* [Task to complete]:
Return all of the data exactly, with nothing left out but the pictures.

*** Begin section ***

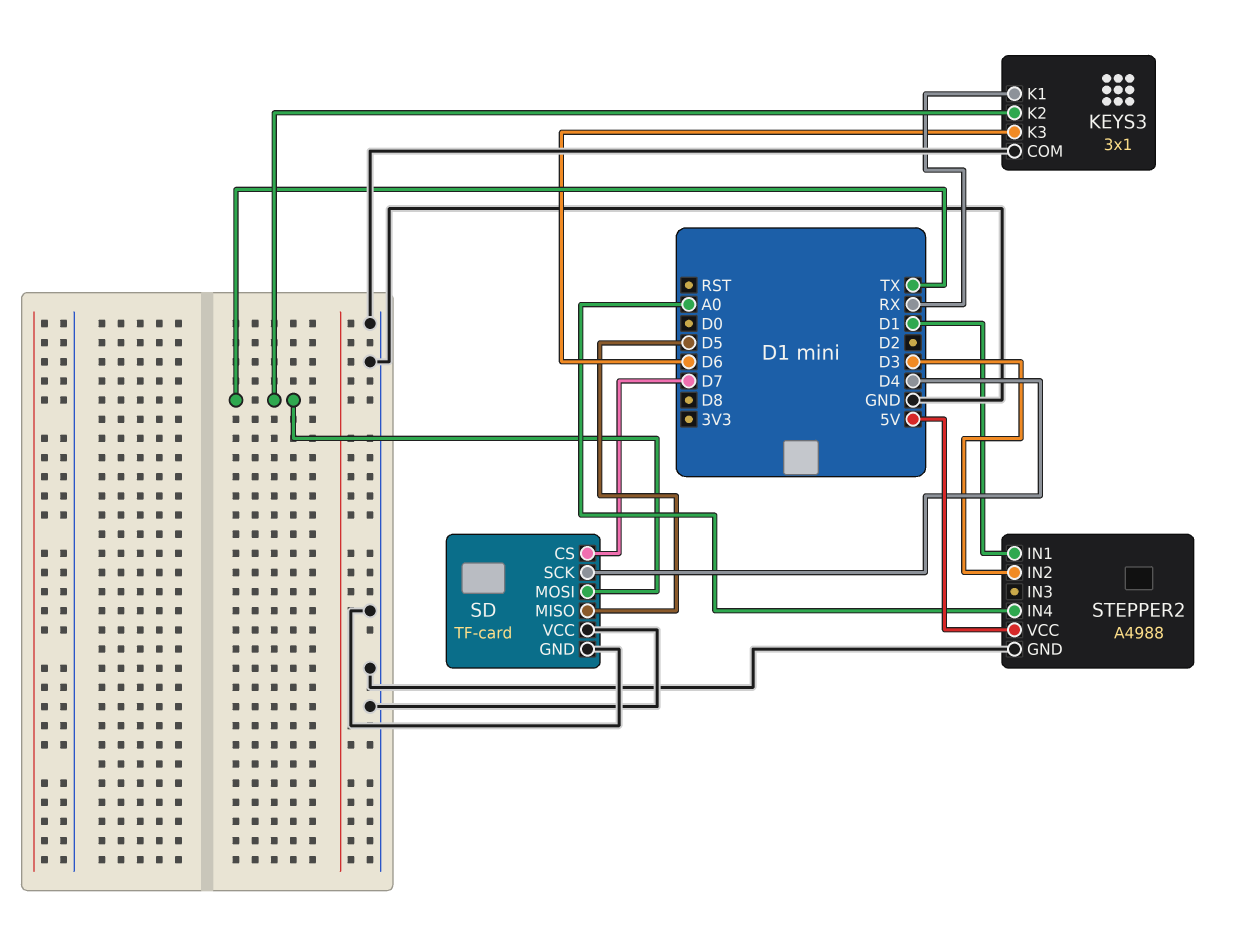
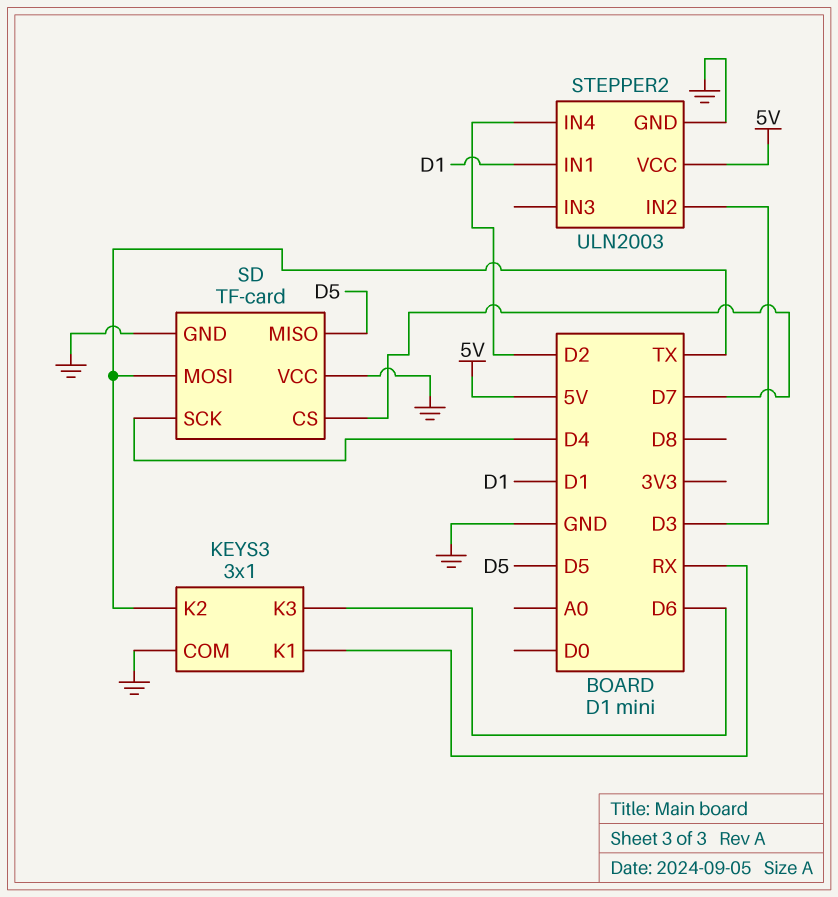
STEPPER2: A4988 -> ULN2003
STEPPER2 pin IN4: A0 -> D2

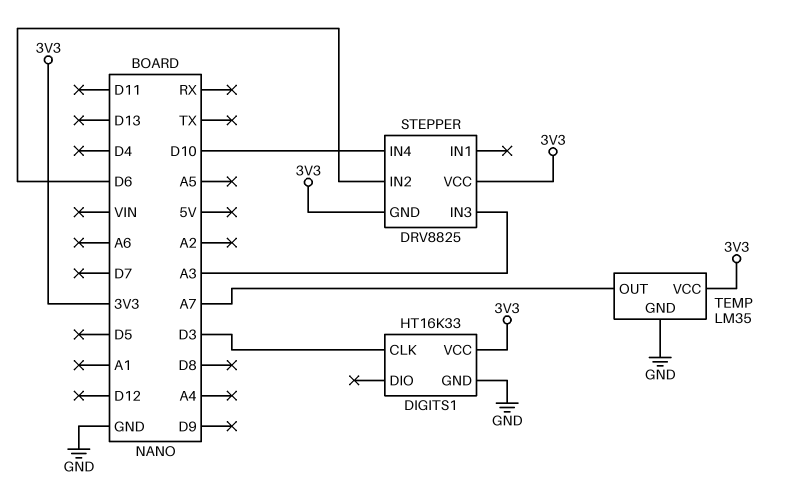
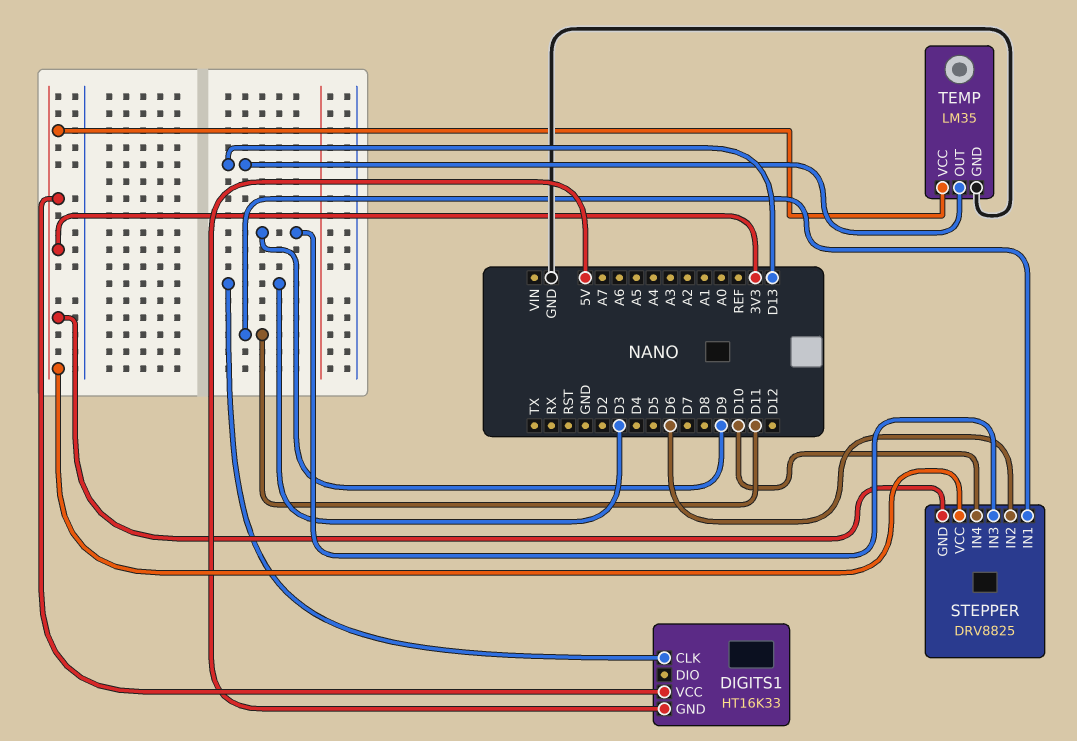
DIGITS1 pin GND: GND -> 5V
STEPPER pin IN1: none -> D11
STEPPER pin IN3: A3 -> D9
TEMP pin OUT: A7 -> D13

*** End section ***

* [Task output]:
STEPPER2: A4988 -> ULN2003
STEPPER2 pin IN4: A0 -> D2

DIGITS1 pin GND: GND -> 5V
STEPPER pin IN1: none -> D11
STEPPER pin IN3: A3 -> D9
TEMP pin OUT: A7 -> D13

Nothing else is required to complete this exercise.